● **WHAT THE EXERCISE ASKS**:
This exercise calls for the whole listing to be given again exactly, without images.

● **PROVIDED INFORMATION**:

------------------------

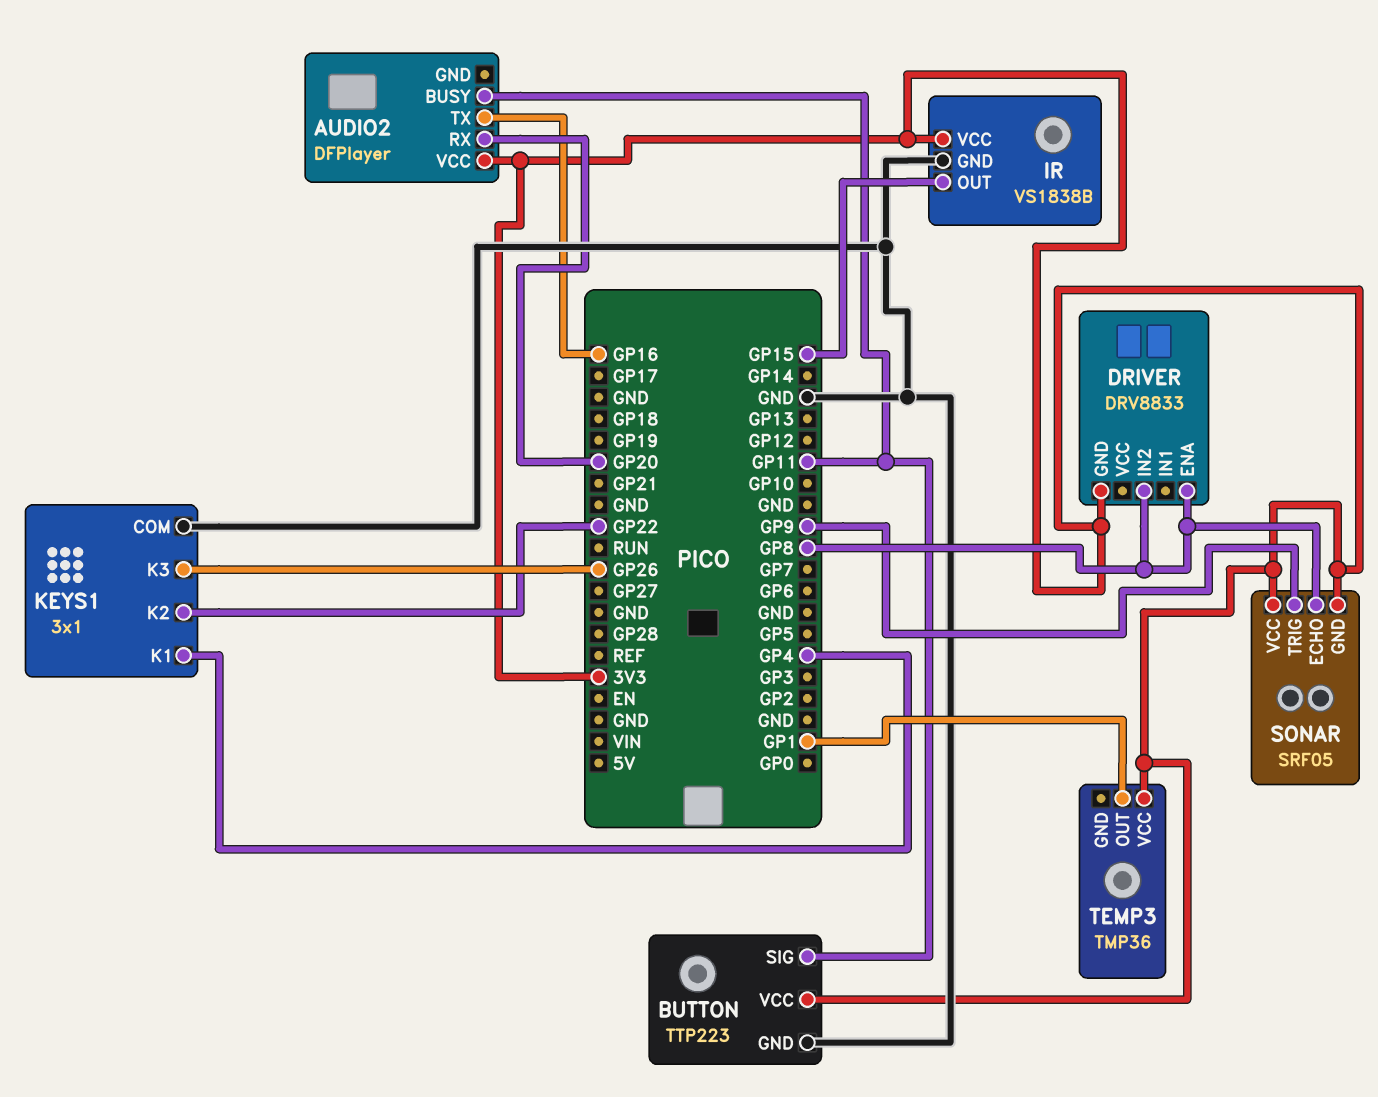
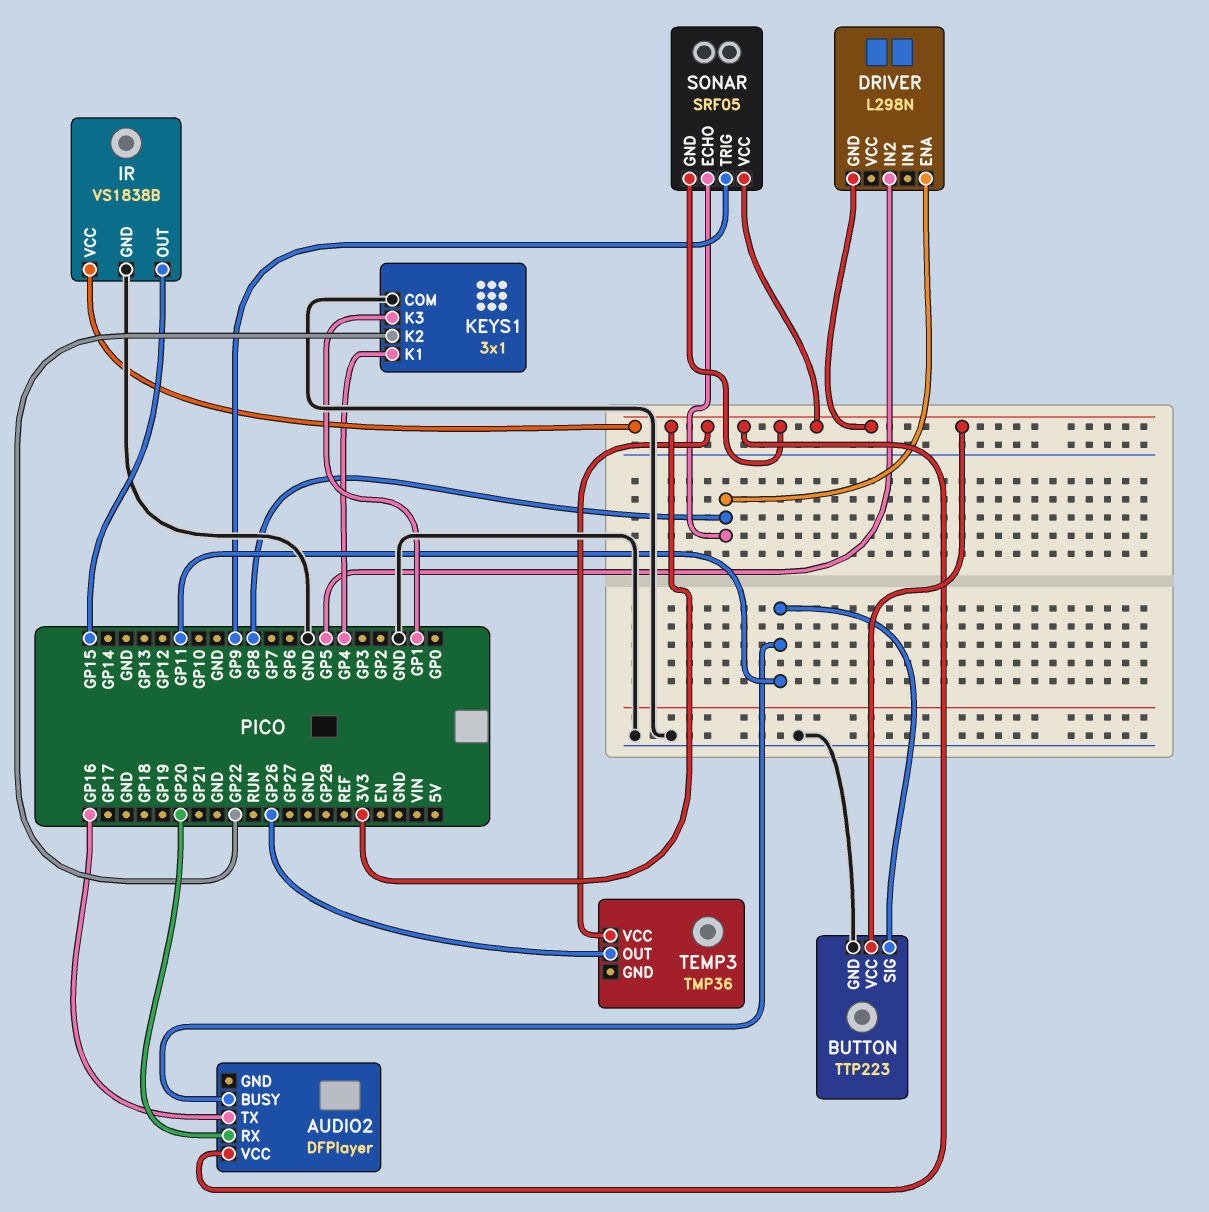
DRIVER: DRV8833 -> L298N
DRIVER pin IN2: GP8 -> GP5
KEYS1 pin K3: GP26 -> GP1
TEMP3 pin OUT: GP1 -> GP26

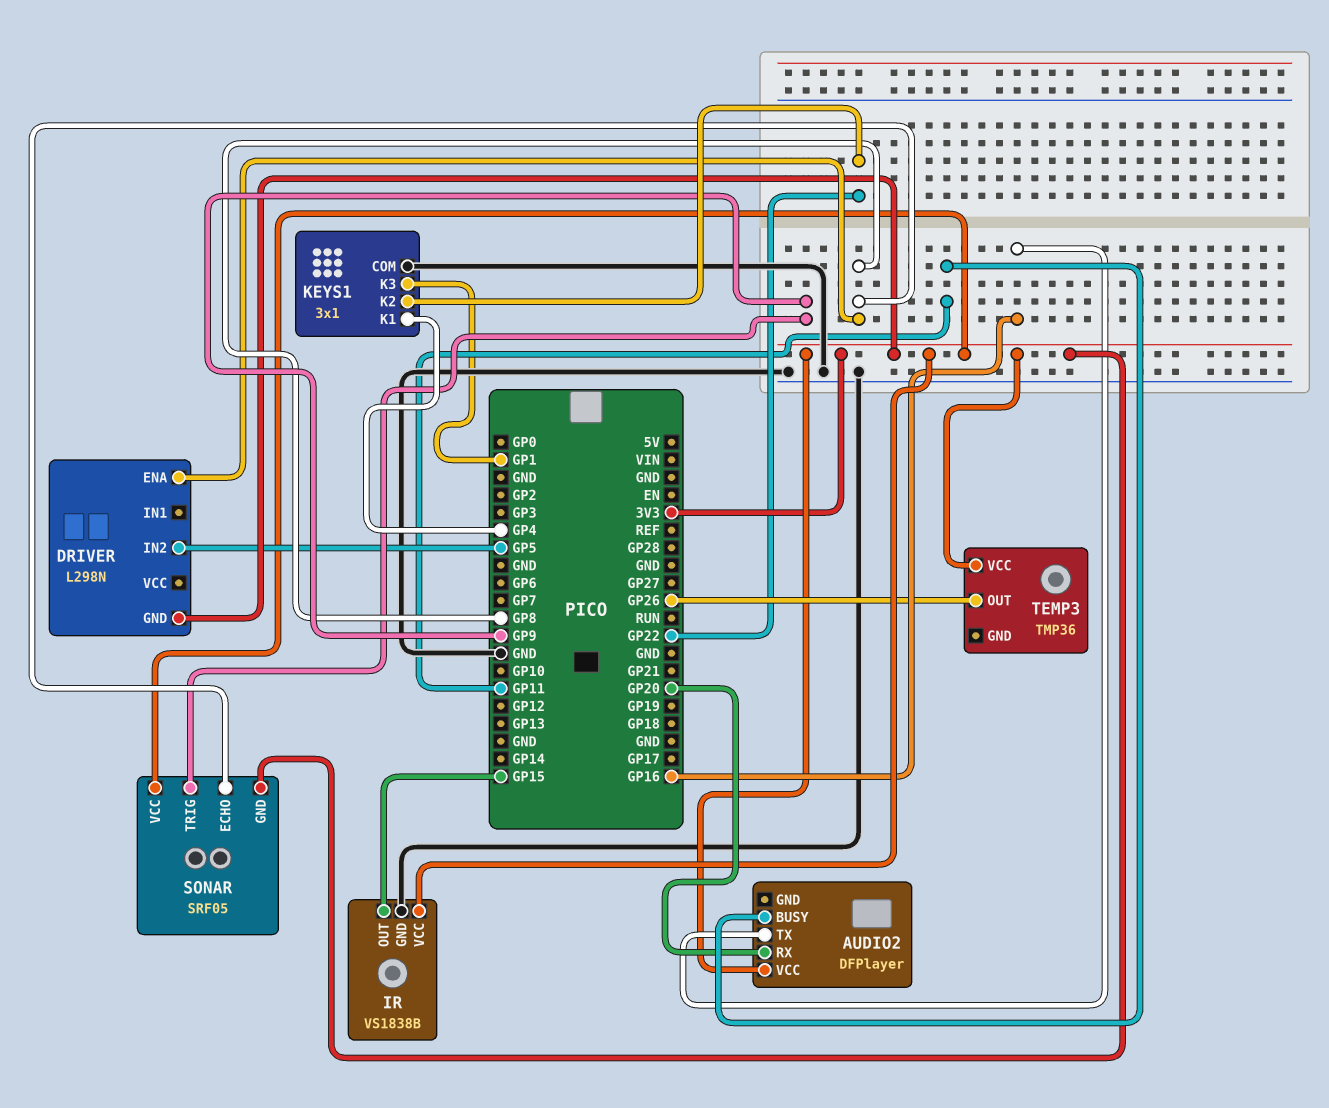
BUTTON: TTP223 -> none
BUTTON pin GND: GND -> none
BUTTON pin SIG: GP11 -> none
BUTTON pin VCC: 3V3 -> none

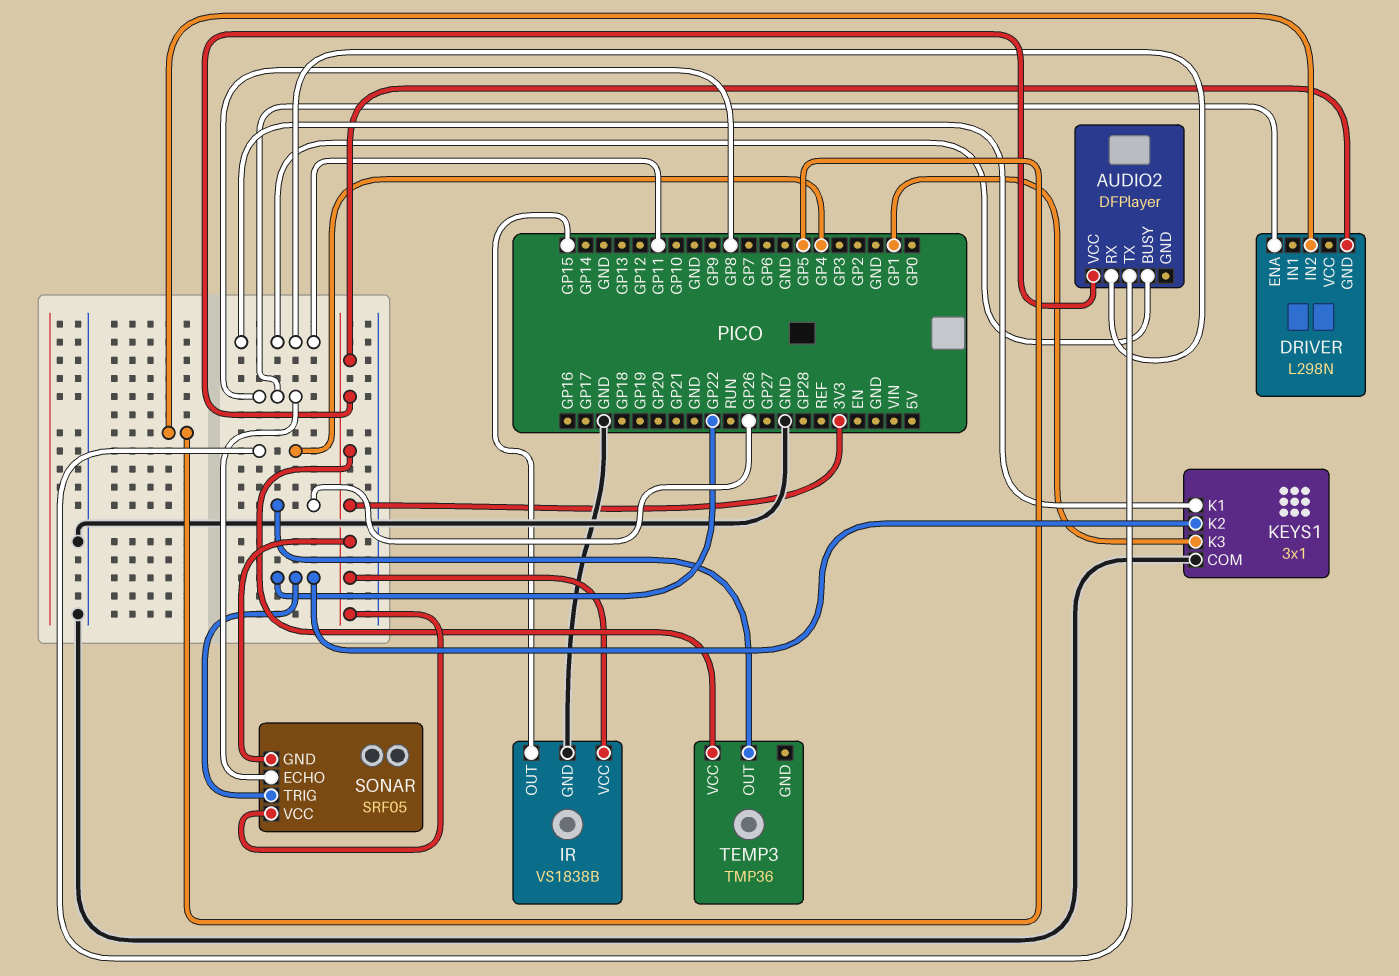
AUDIO2 pin RX: GP20 -> GP11
AUDIO2 pin TX: GP16 -> GP4
KEYS1 pin K1: GP4 -> GP11
SONAR pin TRIG: GP9 -> GP22

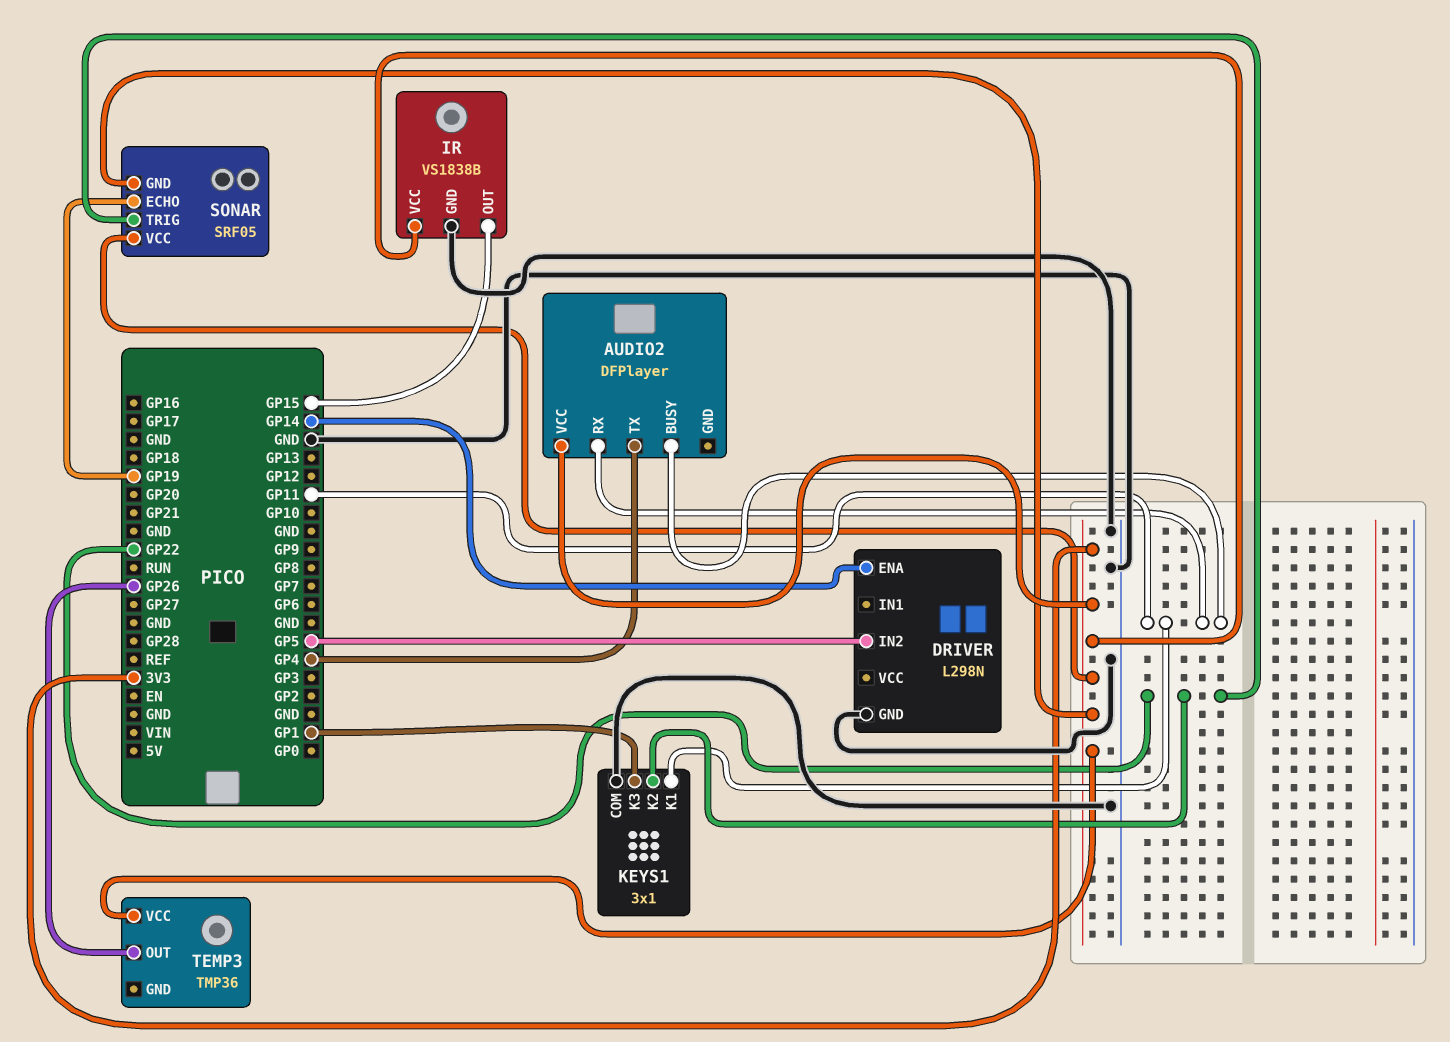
DRIVER pin ENA: GP8 -> GP14
DRIVER pin GND: 3V3 -> GND
SONAR pin ECHO: GP8 -> GP19

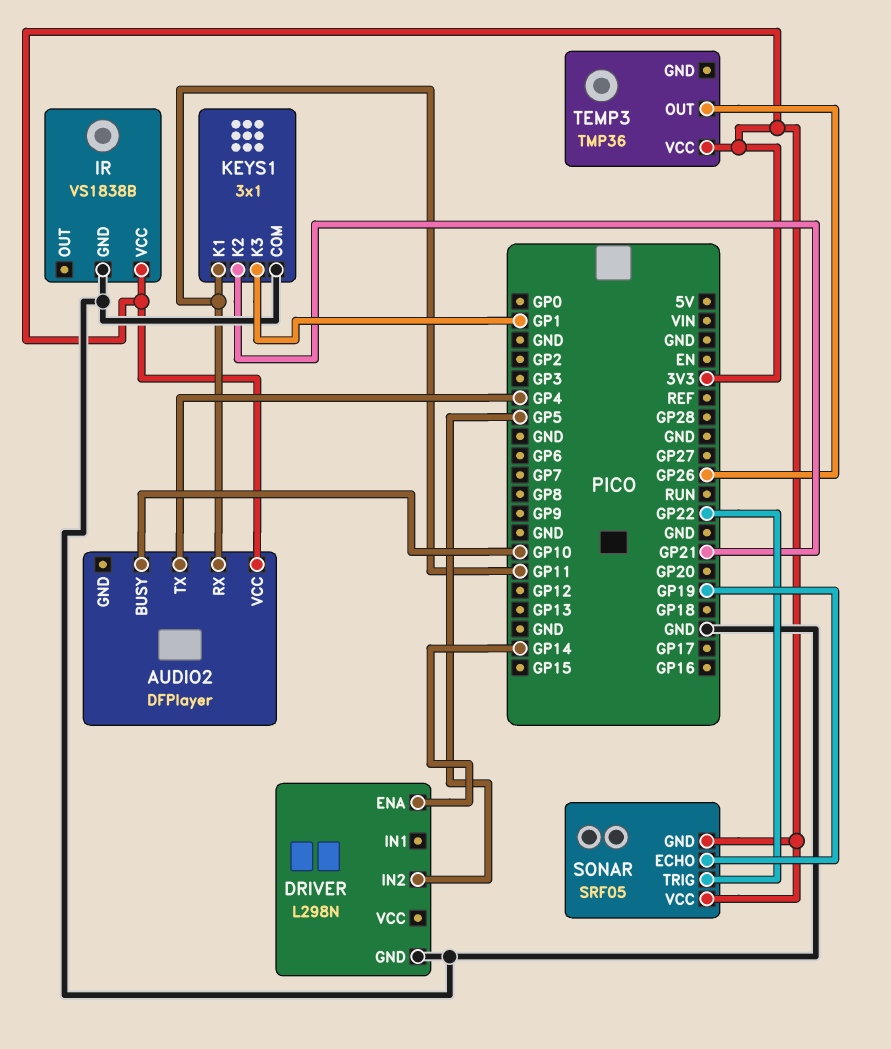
AUDIO2 pin BUSY: GP11 -> GP10
IR pin OUT: GP15 -> none
KEYS1 pin K2: GP22 -> GP21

------------------------

● **SOLUTION TO THIS EXERCISE**:
DRIVER: DRV8833 -> L298N
DRIVER pin IN2: GP8 -> GP5
KEYS1 pin K3: GP26 -> GP1
TEMP3 pin OUT: GP1 -> GP26

BUTTON: TTP223 -> none
BUTTON pin GND: GND -> none
BUTTON pin SIG: GP11 -> none
BUTTON pin VCC: 3V3 -> none

AUDIO2 pin RX: GP20 -> GP11
AUDIO2 pin TX: GP16 -> GP4
KEYS1 pin K1: GP4 -> GP11
SONAR pin TRIG: GP9 -> GP22

DRIVER pin ENA: GP8 -> GP14
DRIVER pin GND: 3V3 -> GND
SONAR pin ECHO: GP8 -> GP19

AUDIO2 pin BUSY: GP11 -> GP10
IR pin OUT: GP15 -> none
KEYS1 pin K2: GP22 -> GP21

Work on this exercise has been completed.